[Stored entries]
----------

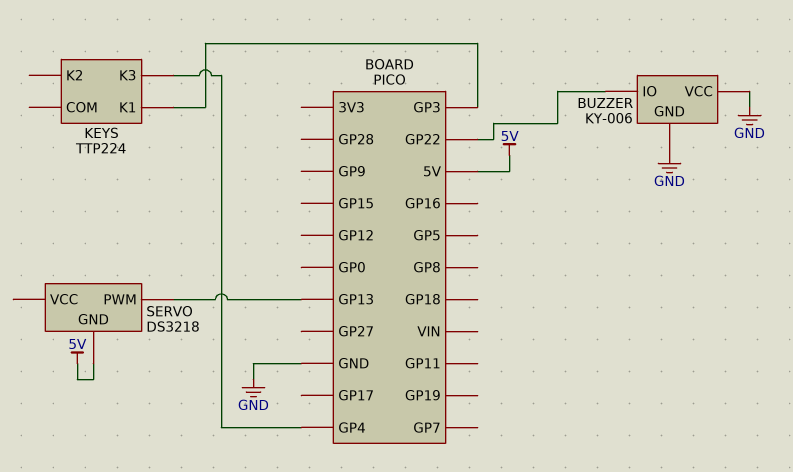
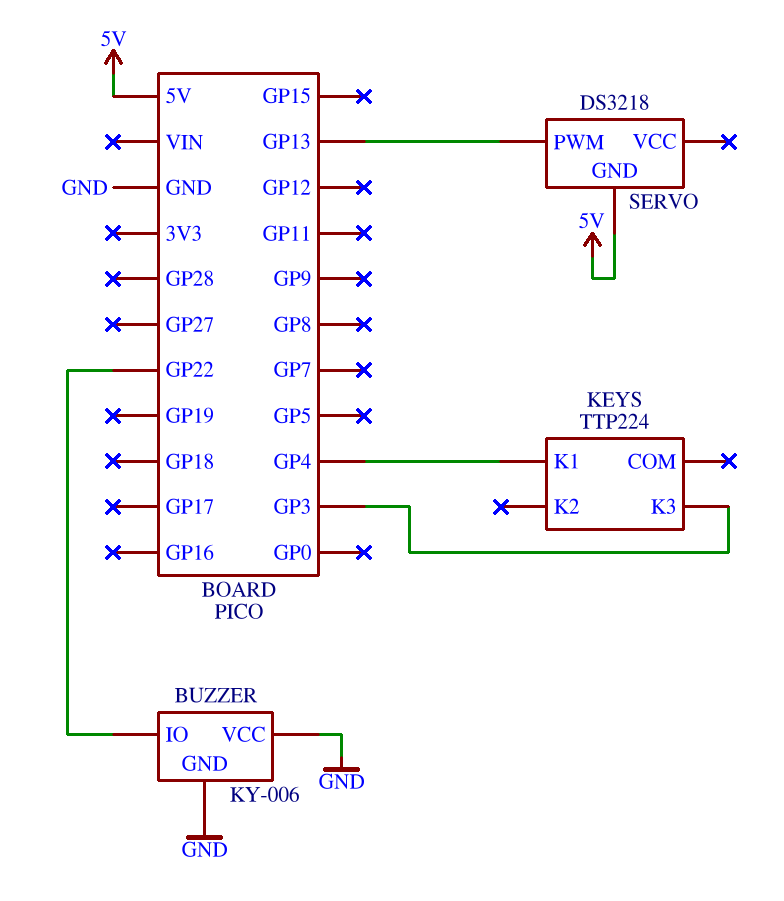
KEYS pin K1: GP3 -> GP4
KEYS pin K3: GP4 -> GP3

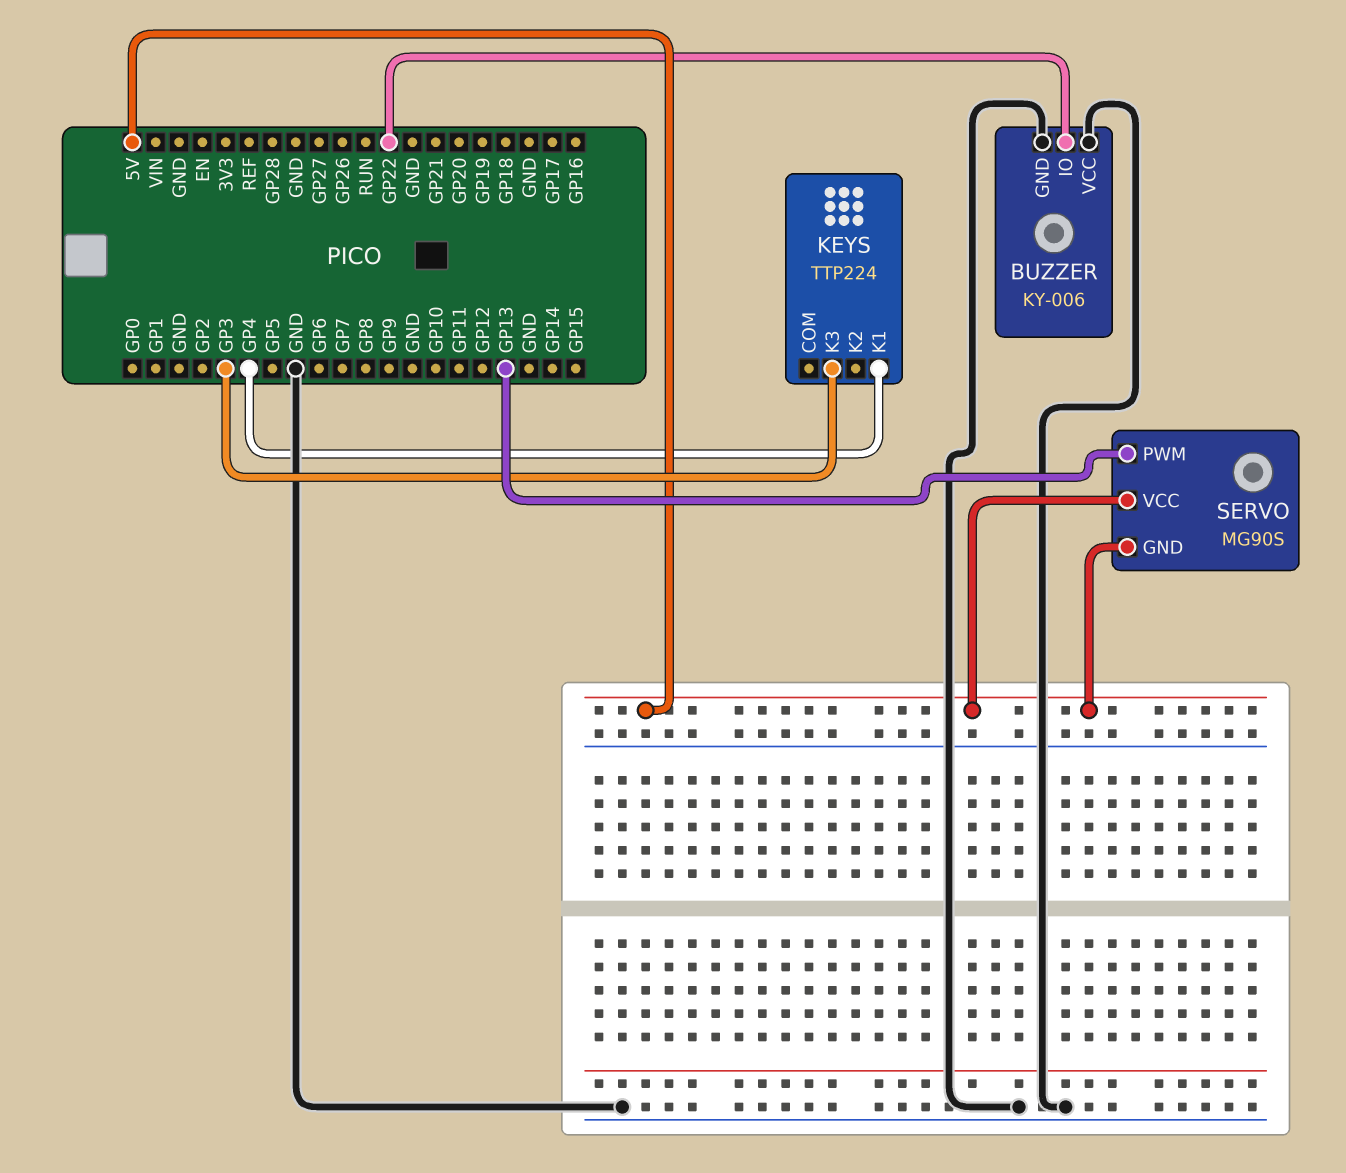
SERVO: DS3218 -> MG90S
SERVO pin VCC: none -> 5V

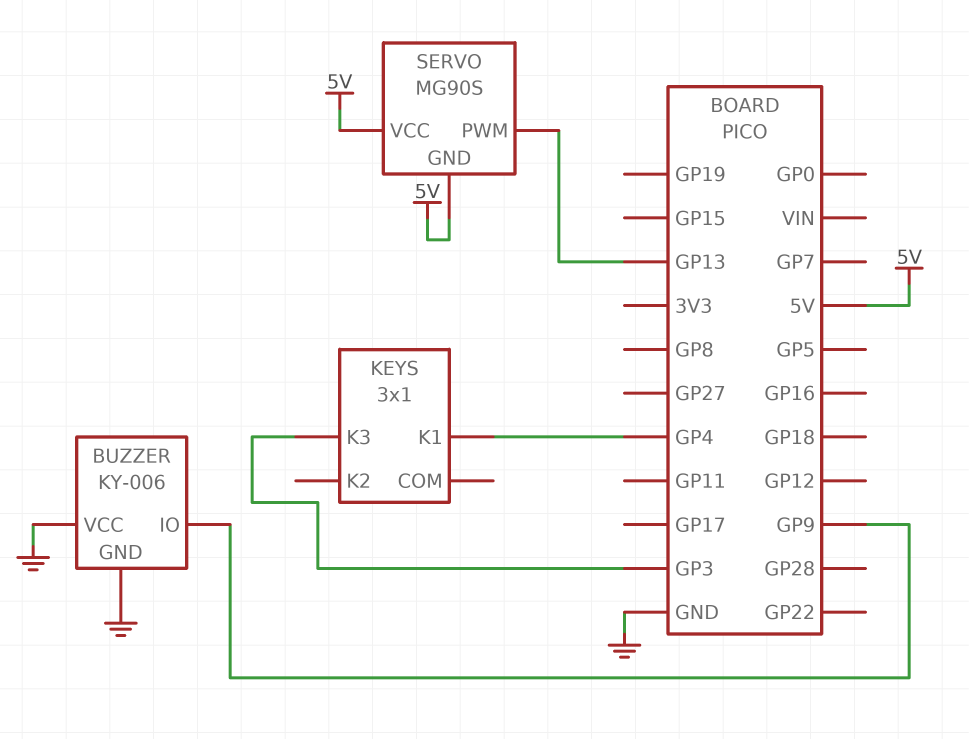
BUZZER pin IO: GP22 -> GP9
KEYS: TTP224 -> 3x1

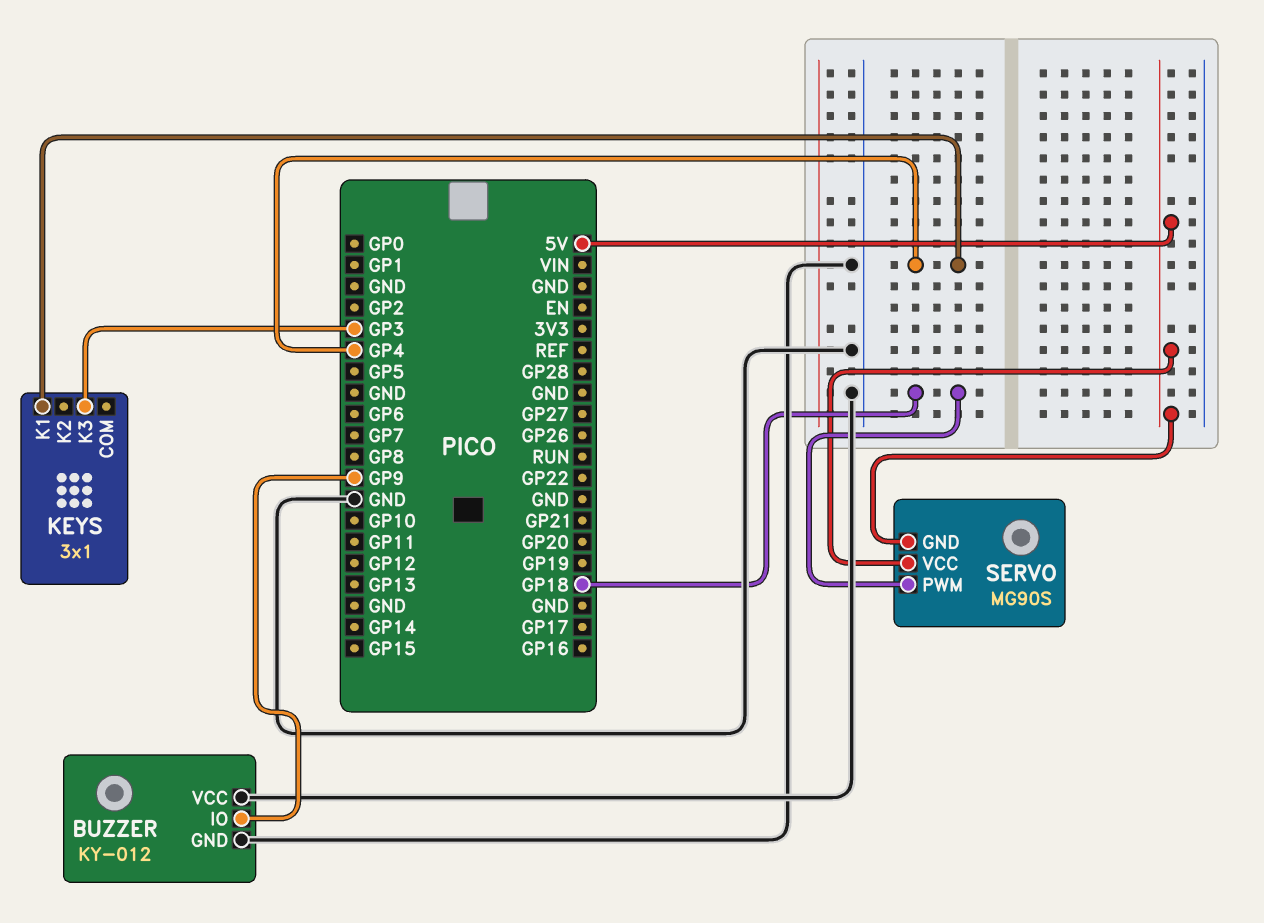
BUZZER: KY-006 -> KY-012
SERVO pin PWM: GP13 -> GP18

----------

> **Problem details**:
In the records above, find each line that holds the word "BUZZER"; copy all such lines.

> **Solution to the exercise**:
BUZZER pin IO: GP22 -> GP9
BUZZER: KY-006 -> KY-012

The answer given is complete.